%%

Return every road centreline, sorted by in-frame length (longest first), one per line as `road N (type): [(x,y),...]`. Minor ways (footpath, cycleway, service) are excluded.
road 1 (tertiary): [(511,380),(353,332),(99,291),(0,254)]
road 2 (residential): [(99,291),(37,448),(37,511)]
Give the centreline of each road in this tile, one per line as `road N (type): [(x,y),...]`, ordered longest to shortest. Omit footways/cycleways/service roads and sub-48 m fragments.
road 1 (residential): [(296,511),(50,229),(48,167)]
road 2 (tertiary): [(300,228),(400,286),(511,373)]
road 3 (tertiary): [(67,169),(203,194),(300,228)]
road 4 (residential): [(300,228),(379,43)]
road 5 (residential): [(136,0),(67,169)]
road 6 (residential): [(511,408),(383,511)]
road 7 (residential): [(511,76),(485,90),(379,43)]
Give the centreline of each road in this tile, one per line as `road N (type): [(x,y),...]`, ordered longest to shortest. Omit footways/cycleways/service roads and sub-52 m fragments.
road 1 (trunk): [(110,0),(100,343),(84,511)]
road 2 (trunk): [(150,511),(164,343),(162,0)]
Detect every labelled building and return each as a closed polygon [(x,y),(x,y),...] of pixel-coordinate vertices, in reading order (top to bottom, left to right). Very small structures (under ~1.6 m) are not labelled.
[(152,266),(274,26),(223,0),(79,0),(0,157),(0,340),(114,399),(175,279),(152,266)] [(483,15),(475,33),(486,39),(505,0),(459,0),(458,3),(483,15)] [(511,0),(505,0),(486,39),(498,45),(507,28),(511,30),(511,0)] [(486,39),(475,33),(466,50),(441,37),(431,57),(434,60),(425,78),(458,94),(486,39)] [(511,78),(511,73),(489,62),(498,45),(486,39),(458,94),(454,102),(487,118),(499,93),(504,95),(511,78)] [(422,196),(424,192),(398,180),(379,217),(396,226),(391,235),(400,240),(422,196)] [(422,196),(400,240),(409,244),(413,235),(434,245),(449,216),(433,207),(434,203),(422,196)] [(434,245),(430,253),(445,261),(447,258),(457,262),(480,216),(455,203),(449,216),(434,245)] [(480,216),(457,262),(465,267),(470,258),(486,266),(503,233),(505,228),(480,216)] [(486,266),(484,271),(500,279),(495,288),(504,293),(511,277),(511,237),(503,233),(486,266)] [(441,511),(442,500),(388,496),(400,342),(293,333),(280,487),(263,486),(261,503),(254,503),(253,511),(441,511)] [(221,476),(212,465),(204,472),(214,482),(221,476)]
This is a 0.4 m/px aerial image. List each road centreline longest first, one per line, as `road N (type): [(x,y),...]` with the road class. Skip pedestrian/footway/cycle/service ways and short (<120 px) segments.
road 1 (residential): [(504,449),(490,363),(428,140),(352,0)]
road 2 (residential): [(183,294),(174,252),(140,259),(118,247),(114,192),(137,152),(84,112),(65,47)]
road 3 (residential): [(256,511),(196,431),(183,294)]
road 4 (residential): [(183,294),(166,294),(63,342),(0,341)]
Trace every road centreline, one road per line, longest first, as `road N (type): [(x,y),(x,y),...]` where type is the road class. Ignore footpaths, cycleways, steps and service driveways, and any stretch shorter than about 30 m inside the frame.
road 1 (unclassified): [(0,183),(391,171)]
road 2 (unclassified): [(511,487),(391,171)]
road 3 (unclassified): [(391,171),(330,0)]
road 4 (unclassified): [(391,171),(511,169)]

%%

→ **What needs to be done**:
Rewrite all the lines above, changing "centreline" to "centerline" everywhere it occurs and leaving everything else as it is.

→ **Problem solution**:
Return every road centerline, sorted by in-frame length (longest first), one per line as `road N (type): [(x,y),...]`. Minor ways (footpath, cycleway, service) are excluded.
road 1 (tertiary): [(511,380),(353,332),(99,291),(0,254)]
road 2 (residential): [(99,291),(37,448),(37,511)]
Give the centerline of each road in this tile, one per line as `road N (type): [(x,y),...]`, ordered longest to shortest. Omit footways/cycleways/service roads and sub-48 m fragments.
road 1 (residential): [(296,511),(50,229),(48,167)]
road 2 (tertiary): [(300,228),(400,286),(511,373)]
road 3 (tertiary): [(67,169),(203,194),(300,228)]
road 4 (residential): [(300,228),(379,43)]
road 5 (residential): [(136,0),(67,169)]
road 6 (residential): [(511,408),(383,511)]
road 7 (residential): [(511,76),(485,90),(379,43)]
Give the centerline of each road in this tile, one per line as `road N (type): [(x,y),...]`, ordered longest to shortest. Omit footways/cycleways/service roads and sub-52 m fragments.
road 1 (trunk): [(110,0),(100,343),(84,511)]
road 2 (trunk): [(150,511),(164,343),(162,0)]
Detect every labelled building and return each as a closed polygon [(x,y),(x,y),...] of pixel-coordinate vertices, in reading order (top to bottom, left to right). Very small structures (under ~1.6 m) are not labelled.
[(152,266),(274,26),(223,0),(79,0),(0,157),(0,340),(114,399),(175,279),(152,266)] [(483,15),(475,33),(486,39),(505,0),(459,0),(458,3),(483,15)] [(511,0),(505,0),(486,39),(498,45),(507,28),(511,30),(511,0)] [(486,39),(475,33),(466,50),(441,37),(431,57),(434,60),(425,78),(458,94),(486,39)] [(511,78),(511,73),(489,62),(498,45),(486,39),(458,94),(454,102),(487,118),(499,93),(504,95),(511,78)] [(422,196),(424,192),(398,180),(379,217),(396,226),(391,235),(400,240),(422,196)] [(422,196),(400,240),(409,244),(413,235),(434,245),(449,216),(433,207),(434,203),(422,196)] [(434,245),(430,253),(445,261),(447,258),(457,262),(480,216),(455,203),(449,216),(434,245)] [(480,216),(457,262),(465,267),(470,258),(486,266),(503,233),(505,228),(480,216)] [(486,266),(484,271),(500,279),(495,288),(504,293),(511,277),(511,237),(503,233),(486,266)] [(441,511),(442,500),(388,496),(400,342),(293,333),(280,487),(263,486),(261,503),(254,503),(253,511),(441,511)] [(221,476),(212,465),(204,472),(214,482),(221,476)]
This is a 0.4 m/px aerial image. List each road centerline longest first, one per line, as `road N (type): [(x,y),...]` with the road class. Skip pedestrian/footway/cycle/service ways and short (<120 px) segments.
road 1 (residential): [(504,449),(490,363),(428,140),(352,0)]
road 2 (residential): [(183,294),(174,252),(140,259),(118,247),(114,192),(137,152),(84,112),(65,47)]
road 3 (residential): [(256,511),(196,431),(183,294)]
road 4 (residential): [(183,294),(166,294),(63,342),(0,341)]
Trace every road centerline, one road per line, longest first, as `road N (type): [(x,y),(x,y),...]` where type is the road class. Ignore footpaths, cycleways, steps and service driveways, and any stretch shorter than about 30 m inside the frame.
road 1 (unclassified): [(0,183),(391,171)]
road 2 (unclassified): [(511,487),(391,171)]
road 3 (unclassified): [(391,171),(330,0)]
road 4 (unclassified): [(391,171),(511,169)]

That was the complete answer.